Source material below:
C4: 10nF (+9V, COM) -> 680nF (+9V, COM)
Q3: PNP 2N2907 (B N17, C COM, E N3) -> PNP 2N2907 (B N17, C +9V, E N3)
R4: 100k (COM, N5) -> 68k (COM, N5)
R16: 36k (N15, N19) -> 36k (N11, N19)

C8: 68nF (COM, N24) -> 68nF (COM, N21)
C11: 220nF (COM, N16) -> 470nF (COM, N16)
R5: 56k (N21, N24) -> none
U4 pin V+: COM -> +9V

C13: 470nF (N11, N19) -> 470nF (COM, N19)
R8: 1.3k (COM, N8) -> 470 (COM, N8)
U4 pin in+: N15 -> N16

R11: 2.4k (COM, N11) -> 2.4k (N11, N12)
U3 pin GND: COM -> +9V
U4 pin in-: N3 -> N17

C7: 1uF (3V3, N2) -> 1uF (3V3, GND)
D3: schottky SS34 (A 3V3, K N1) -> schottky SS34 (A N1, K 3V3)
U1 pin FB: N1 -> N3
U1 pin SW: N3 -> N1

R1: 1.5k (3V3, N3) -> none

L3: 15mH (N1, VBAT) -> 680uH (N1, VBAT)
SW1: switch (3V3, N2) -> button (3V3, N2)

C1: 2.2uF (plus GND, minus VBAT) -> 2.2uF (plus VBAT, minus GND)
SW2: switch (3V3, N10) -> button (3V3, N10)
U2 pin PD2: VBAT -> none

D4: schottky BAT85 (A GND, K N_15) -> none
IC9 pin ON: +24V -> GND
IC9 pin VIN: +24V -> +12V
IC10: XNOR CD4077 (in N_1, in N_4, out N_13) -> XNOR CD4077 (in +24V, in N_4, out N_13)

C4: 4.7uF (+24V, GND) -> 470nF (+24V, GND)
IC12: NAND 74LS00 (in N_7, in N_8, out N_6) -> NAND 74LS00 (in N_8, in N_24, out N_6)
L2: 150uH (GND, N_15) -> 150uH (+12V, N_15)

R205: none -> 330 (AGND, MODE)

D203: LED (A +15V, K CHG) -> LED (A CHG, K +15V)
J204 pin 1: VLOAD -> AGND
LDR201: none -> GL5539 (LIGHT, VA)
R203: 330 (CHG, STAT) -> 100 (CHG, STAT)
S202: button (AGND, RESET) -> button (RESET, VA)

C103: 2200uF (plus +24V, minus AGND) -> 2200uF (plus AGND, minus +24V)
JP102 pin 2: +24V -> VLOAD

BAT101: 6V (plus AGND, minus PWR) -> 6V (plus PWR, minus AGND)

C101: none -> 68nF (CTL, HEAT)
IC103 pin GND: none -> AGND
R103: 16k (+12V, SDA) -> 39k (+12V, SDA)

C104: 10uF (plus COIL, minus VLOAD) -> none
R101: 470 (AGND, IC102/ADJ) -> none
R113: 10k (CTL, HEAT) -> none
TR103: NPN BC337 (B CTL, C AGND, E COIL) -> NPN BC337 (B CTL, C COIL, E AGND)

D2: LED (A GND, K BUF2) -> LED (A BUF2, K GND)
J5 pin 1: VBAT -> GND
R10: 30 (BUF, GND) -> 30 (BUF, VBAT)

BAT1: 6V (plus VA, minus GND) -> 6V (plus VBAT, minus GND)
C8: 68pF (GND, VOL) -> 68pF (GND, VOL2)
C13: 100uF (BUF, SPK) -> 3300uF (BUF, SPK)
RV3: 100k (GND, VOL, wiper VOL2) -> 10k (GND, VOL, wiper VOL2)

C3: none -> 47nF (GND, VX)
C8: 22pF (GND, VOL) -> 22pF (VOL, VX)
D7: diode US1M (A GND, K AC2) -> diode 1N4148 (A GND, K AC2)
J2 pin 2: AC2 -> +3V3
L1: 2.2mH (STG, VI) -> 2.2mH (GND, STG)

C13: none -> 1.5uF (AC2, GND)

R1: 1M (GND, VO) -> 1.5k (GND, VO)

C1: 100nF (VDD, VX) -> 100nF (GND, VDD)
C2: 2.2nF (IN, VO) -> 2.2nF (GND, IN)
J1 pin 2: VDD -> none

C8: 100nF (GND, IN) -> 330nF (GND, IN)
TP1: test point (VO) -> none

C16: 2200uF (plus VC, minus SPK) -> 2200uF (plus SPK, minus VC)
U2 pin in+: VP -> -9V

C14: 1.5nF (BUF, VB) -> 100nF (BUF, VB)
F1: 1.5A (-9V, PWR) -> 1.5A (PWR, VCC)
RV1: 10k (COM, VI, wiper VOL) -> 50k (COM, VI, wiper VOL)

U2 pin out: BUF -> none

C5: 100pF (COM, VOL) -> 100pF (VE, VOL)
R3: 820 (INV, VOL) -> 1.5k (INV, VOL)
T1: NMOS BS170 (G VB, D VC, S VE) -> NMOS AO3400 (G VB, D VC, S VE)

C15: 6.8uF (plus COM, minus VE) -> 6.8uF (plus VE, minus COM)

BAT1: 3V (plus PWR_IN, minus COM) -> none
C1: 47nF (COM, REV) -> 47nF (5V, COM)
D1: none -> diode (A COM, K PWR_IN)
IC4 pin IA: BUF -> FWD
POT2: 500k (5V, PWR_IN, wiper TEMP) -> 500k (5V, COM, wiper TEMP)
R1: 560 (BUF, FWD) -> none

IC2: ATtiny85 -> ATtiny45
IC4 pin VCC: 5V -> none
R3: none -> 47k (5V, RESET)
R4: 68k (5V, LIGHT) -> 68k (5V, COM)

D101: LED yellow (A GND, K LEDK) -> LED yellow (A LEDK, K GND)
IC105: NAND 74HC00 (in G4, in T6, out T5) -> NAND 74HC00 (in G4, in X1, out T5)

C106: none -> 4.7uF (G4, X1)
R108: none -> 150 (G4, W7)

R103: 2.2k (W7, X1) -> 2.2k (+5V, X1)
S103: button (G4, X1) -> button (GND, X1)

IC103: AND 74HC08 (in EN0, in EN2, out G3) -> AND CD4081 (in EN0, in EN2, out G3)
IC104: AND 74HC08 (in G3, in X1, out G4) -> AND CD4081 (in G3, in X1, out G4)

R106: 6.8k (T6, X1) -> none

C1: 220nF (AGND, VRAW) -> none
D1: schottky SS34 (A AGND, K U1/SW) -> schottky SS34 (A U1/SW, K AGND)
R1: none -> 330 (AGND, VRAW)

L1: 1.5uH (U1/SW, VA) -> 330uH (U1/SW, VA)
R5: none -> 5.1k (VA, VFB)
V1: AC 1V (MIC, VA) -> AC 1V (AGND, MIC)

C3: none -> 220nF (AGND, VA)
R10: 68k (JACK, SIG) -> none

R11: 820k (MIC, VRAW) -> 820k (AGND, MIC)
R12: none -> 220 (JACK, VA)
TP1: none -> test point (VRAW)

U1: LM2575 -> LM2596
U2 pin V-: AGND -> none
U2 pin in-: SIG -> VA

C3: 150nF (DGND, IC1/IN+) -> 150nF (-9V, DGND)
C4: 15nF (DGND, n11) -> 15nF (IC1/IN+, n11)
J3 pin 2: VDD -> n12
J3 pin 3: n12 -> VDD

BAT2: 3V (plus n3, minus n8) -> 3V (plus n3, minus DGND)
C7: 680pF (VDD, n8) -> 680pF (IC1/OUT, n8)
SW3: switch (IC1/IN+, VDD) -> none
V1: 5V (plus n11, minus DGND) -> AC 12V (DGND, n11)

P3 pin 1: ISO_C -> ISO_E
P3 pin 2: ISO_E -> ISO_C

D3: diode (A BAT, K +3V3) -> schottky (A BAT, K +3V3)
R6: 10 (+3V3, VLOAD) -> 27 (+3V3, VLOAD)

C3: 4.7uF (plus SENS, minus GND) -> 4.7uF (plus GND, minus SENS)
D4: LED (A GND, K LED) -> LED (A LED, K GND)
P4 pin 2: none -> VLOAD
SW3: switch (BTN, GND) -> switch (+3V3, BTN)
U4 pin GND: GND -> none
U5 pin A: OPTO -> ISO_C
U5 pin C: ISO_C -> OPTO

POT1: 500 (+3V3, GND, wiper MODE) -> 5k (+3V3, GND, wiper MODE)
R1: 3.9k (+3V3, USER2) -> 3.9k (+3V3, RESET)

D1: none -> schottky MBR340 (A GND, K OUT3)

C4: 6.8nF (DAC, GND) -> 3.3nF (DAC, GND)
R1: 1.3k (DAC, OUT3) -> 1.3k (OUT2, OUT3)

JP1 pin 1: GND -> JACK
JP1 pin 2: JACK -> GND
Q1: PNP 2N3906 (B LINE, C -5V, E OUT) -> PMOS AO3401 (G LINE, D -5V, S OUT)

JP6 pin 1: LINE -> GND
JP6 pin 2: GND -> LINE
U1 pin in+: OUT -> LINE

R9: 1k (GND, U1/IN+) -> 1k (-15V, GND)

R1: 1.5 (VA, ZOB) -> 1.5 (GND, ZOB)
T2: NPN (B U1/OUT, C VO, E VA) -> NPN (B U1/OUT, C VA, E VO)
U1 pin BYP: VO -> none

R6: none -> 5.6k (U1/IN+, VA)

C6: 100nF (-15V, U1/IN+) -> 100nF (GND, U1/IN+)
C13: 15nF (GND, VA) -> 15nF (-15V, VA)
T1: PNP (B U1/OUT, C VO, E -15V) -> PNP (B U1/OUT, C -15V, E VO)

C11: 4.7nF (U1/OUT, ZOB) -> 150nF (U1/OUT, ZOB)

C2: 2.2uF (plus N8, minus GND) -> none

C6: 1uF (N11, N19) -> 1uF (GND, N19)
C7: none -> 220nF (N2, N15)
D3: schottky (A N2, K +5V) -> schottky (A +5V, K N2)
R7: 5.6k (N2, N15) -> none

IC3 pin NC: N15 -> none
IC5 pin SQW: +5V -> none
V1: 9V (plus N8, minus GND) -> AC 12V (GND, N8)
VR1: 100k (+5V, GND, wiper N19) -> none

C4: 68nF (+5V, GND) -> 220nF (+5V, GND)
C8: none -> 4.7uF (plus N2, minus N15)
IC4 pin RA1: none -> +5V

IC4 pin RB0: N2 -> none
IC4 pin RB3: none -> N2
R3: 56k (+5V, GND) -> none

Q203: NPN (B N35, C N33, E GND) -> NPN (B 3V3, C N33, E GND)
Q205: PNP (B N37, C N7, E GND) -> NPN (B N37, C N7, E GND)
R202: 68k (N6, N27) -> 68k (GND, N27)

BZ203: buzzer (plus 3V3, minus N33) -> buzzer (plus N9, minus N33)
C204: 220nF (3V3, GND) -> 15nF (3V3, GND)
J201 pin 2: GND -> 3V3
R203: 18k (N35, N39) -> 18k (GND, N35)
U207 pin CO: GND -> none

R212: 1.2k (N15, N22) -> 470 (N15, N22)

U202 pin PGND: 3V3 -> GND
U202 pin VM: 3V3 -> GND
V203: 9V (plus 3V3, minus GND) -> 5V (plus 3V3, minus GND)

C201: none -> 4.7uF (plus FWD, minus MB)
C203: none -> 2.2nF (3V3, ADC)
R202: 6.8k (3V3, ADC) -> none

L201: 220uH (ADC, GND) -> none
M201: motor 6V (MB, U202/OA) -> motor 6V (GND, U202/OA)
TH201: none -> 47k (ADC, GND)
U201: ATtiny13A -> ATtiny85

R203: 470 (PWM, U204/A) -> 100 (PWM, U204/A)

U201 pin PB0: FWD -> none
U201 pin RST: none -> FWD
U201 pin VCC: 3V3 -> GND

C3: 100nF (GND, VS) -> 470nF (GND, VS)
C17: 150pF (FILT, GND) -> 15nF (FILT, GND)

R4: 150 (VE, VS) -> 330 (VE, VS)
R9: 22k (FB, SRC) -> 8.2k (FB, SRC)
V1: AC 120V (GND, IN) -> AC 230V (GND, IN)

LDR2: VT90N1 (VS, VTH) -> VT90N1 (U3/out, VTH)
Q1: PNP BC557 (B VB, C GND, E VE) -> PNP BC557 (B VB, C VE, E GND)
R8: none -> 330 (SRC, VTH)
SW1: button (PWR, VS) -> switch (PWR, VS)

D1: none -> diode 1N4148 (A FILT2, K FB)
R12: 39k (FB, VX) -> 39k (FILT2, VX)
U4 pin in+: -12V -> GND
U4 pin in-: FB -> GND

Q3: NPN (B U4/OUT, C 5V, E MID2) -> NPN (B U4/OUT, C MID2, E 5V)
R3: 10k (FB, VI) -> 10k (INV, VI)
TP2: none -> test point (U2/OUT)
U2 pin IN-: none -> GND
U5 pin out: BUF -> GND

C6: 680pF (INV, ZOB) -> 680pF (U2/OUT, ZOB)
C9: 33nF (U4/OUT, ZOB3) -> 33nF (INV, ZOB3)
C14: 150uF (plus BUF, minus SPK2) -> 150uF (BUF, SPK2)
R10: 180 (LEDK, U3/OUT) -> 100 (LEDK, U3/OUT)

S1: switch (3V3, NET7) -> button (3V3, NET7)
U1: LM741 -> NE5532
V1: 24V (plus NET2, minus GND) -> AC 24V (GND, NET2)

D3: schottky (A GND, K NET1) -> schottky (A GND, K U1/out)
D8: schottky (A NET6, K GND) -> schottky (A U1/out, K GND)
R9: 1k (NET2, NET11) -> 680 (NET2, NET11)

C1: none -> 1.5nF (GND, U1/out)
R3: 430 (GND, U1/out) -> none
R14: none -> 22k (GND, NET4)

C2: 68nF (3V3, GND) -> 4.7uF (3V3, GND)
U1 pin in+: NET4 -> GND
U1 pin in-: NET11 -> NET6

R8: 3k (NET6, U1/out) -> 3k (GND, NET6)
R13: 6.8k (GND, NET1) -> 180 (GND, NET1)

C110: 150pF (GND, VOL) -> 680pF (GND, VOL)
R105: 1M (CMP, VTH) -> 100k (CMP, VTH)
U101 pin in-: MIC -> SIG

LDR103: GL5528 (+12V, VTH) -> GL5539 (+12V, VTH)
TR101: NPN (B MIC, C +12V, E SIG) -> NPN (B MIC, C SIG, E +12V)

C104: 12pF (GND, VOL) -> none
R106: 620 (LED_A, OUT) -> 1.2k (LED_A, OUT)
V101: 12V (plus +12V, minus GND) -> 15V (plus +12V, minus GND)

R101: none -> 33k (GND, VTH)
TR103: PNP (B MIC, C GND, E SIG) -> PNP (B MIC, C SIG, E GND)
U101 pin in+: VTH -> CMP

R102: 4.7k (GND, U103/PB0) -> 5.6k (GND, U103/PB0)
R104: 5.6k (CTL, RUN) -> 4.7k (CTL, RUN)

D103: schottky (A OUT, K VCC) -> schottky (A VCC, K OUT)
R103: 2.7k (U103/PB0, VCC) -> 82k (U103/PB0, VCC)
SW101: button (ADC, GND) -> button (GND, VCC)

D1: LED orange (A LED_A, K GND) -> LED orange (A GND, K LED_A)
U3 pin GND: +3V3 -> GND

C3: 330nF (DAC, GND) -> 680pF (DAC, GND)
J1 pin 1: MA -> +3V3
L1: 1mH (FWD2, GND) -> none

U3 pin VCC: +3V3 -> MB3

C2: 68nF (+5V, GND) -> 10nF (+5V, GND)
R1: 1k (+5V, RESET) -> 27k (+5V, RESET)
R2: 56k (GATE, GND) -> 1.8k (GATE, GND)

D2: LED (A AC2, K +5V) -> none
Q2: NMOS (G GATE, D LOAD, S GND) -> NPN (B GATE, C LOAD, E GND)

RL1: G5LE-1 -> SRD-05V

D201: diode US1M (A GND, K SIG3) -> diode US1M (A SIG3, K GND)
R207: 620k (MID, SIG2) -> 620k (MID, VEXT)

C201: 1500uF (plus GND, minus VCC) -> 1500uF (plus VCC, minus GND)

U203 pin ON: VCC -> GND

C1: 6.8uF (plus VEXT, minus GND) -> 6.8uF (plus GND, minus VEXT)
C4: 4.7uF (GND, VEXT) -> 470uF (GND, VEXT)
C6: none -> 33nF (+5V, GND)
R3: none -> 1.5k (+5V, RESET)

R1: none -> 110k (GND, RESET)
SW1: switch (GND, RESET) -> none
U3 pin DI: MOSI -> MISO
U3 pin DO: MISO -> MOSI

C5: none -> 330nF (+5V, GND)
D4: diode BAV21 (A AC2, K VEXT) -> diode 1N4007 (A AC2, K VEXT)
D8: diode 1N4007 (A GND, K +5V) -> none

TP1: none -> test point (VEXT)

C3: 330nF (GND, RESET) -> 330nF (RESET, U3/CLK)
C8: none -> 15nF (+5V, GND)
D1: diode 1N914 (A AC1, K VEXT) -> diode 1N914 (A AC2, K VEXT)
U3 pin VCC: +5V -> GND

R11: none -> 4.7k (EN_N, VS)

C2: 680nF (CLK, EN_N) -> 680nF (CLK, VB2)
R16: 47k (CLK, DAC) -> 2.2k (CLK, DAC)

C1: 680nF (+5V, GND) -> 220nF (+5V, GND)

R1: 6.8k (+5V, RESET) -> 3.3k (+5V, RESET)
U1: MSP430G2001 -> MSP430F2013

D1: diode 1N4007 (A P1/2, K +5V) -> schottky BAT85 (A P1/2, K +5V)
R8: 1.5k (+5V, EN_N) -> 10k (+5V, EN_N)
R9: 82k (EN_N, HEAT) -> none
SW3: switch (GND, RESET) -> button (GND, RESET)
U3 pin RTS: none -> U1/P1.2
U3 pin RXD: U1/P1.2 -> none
End of Source material.
- Assignment
All lines that contain the word "VBAT" must be copied from the records above.

- Reply to the exercise
L3: 15mH (N1, VBAT) -> 680uH (N1, VBAT)
C1: 2.2uF (plus GND, minus VBAT) -> 2.2uF (plus VBAT, minus GND)
U2 pin PD2: VBAT -> none
J5 pin 1: VBAT -> GND
R10: 30 (BUF, GND) -> 30 (BUF, VBAT)
BAT1: 6V (plus VA, minus GND) -> 6V (plus VBAT, minus GND)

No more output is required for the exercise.